* [What needs to be done] With pictures removed, the data below should be returned exactly.

* [Data provided]
------------------------------------------------------------
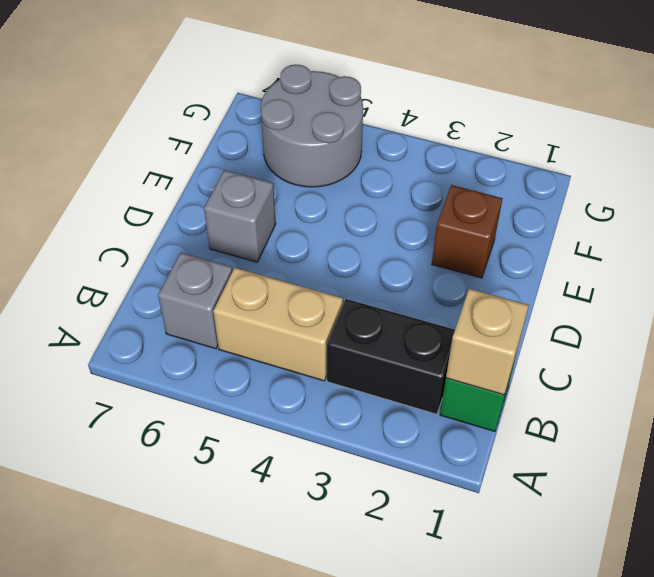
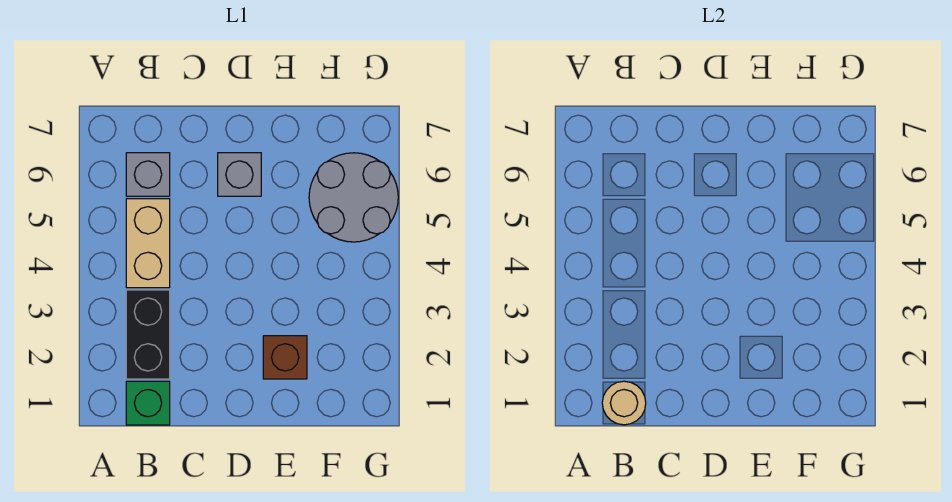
tan brick B1 level 2 -> tan round brick B1 level 2

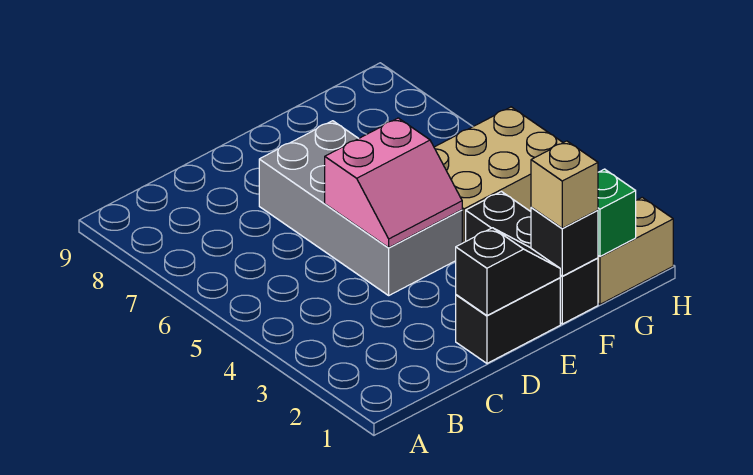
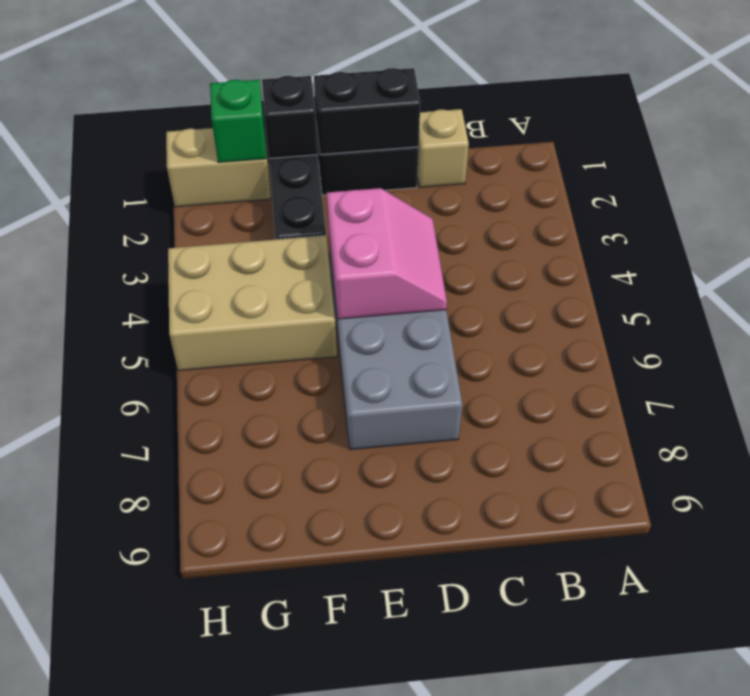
black slope D1:E1 level 2 top D -> black brick D1:E1 level 2
pink slope D4:E5 level 2 top 5 -> pink slope D4:E5 level 2 top E
tan brick F1 level 3 -> tan brick C1 level 1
------------------------------------------------------------
* [Solution to this problem]
tan brick B1 level 2 -> tan round brick B1 level 2

black slope D1:E1 level 2 top D -> black brick D1:E1 level 2
pink slope D4:E5 level 2 top 5 -> pink slope D4:E5 level 2 top E
tan brick F1 level 3 -> tan brick C1 level 1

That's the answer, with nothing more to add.